Begin Extracted information
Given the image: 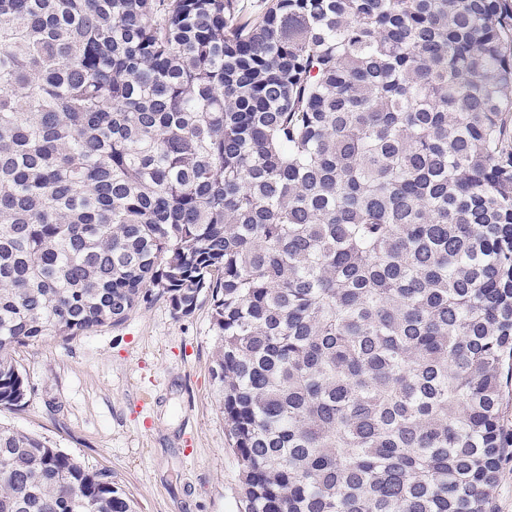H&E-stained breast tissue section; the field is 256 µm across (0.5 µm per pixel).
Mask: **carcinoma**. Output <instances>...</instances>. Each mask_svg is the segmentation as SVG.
Masks as SVG:
<instances>
[{
  "mask_svg": "<svg viewBox=\"0 0 512 512\" xmlns=\"http://www.w3.org/2000/svg\"><path fill=\"white\" fill-rule=\"evenodd\" d=\"M205 299L244 512H492L512 0H0V407ZM0 512L136 508L0 425Z\"/></svg>",
  "mask_w": 512,
  "mask_h": 512,
  "instance_id": "cac0c4a2",
  "label": "carcinoma"
}]
</instances>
End Extracted information
**Stated goal**.
In the listing above, find the line with "Mask: **carcinoma**. Output" and set down that line and all after it exactly, through the final line.

**Written solution**.
Mask: **carcinoma**. Output <instances>...</instances>. Each mask_svg is the segmentation as SVG.
Masks as SVG:
<instances>
[{
  "mask_svg": "<svg viewBox=\"0 0 512 512\" xmlns=\"http://www.w3.org/2000/svg\"><path fill=\"white\" fill-rule=\"evenodd\" d=\"M205 299L244 512H492L512 0H0V407ZM0 512L136 508L0 425Z\"/></svg>",
  "mask_w": 512,
  "mask_h": 512,
  "instance_id": "cac0c4a2",
  "label": "carcinoma"
}]
</instances>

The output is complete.